Data records:

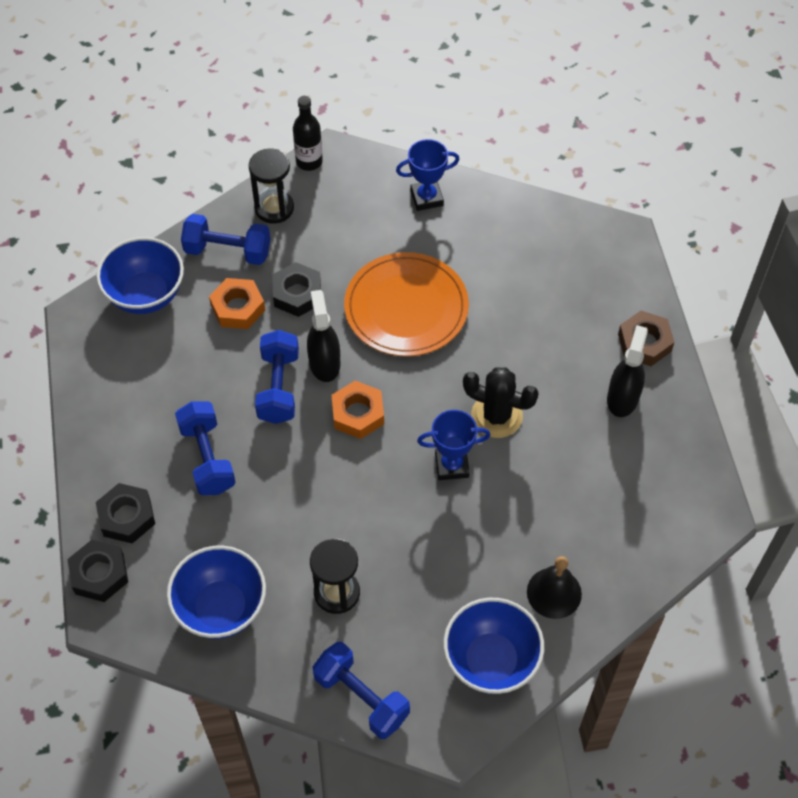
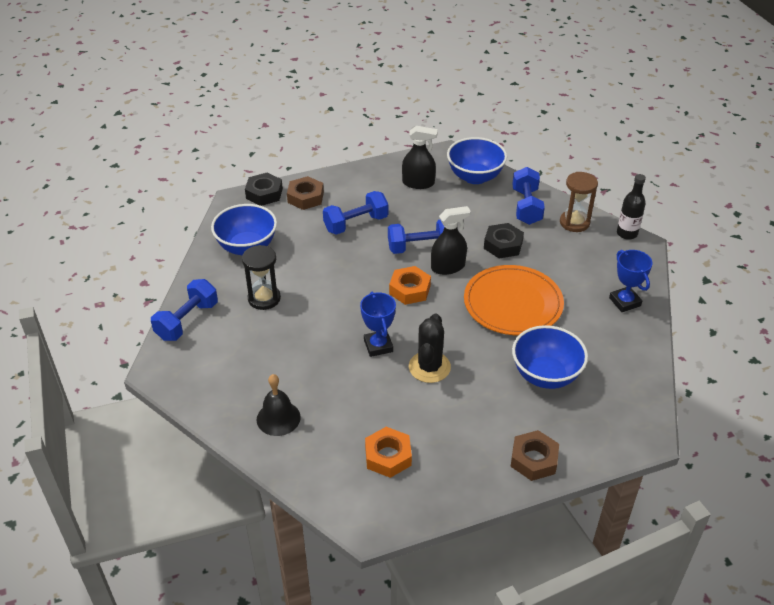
camera: 80 degrees right, 15 degrees down
(127, 517) = (305, 197): black nut -> brown nut
(238, 308) = (480, 219): orange nut -> orange nut (388, 456)
(274, 208) = (574, 222): black hourglass -> brown hourglass
(491, 660) = (219, 386): blue bowl -> blue bowl (545, 375)
(622, 398) = (470, 448): black spray bottle -> black spray bottle (418, 183)

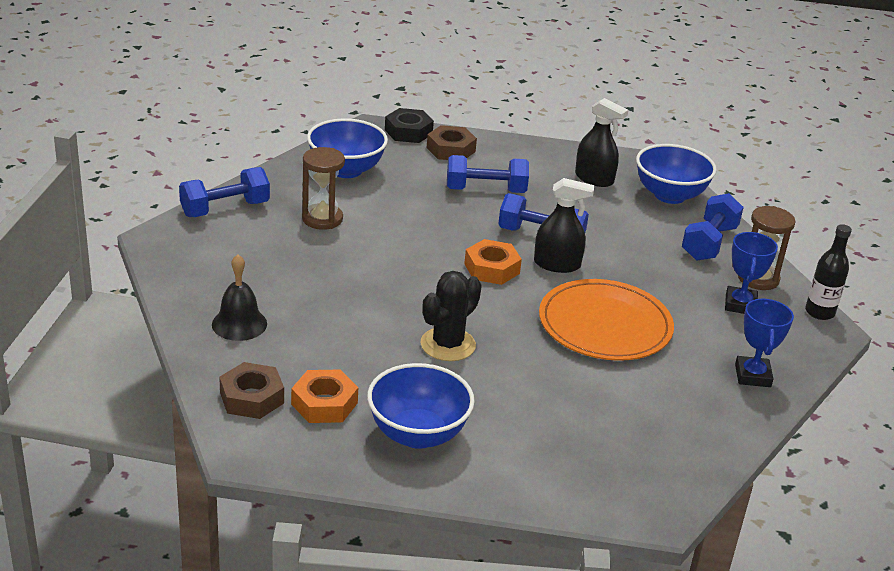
camera: 25 degrees right, 10 degrees down
(264, 298) = (322, 219): black hourglass -> brown hourglass
(378, 346) = (407, 304): blue trophy -> blue trophy (740, 305)
(503, 245) = (644, 268): black nut -> none
(534, 460) = (490, 476): brown nut -> brown nut (251, 398)
(545, 375) = (581, 405): blue bowl -> blue bowl (418, 434)

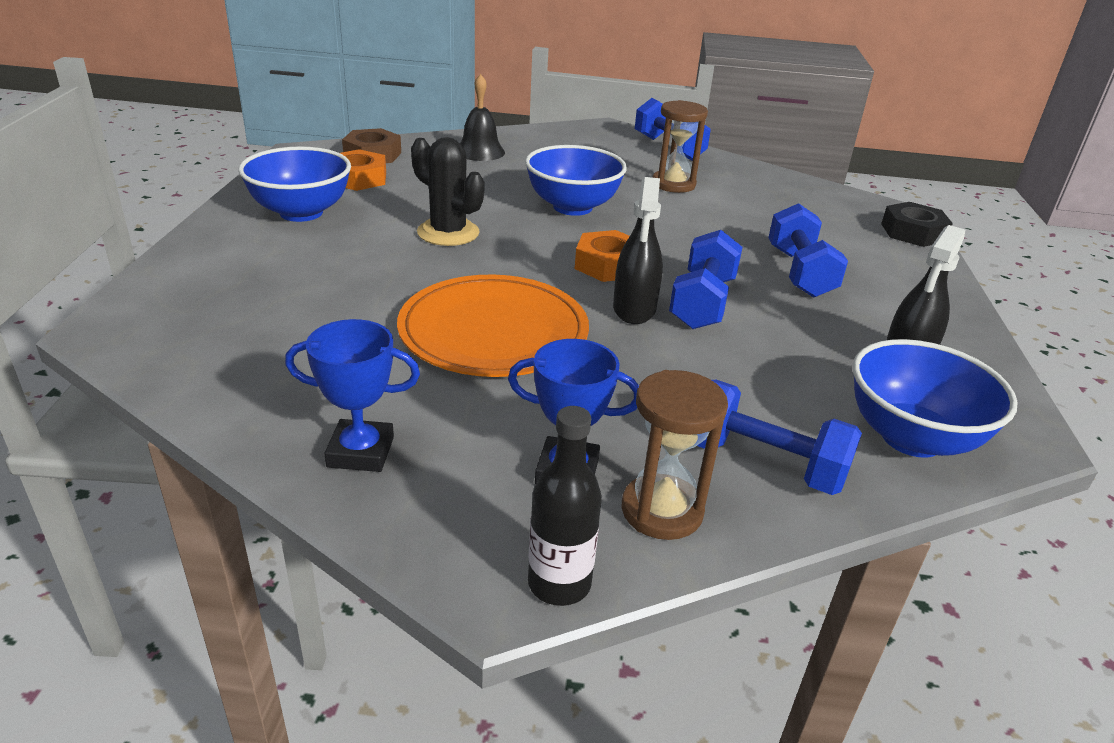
camera: 90 degrees right, 0 degrees up
(346, 170) = (785, 197): blue bowl -> blue bowl (572, 207)
(451, 149) = (891, 256): brown nut -> none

Problem statement =
Output, exactly and with no pictures, every line from the one that contains "(264, 298) = (322, 219): black" through the final line of the entries.

Written response =
(264, 298) = (322, 219): black hourglass -> brown hourglass
(378, 346) = (407, 304): blue trophy -> blue trophy (740, 305)
(503, 245) = (644, 268): black nut -> none
(534, 460) = (490, 476): brown nut -> brown nut (251, 398)
(545, 375) = (581, 405): blue bowl -> blue bowl (418, 434)

camera: 90 degrees right, 0 degrees up
(346, 170) = (785, 197): blue bowl -> blue bowl (572, 207)
(451, 149) = (891, 256): brown nut -> none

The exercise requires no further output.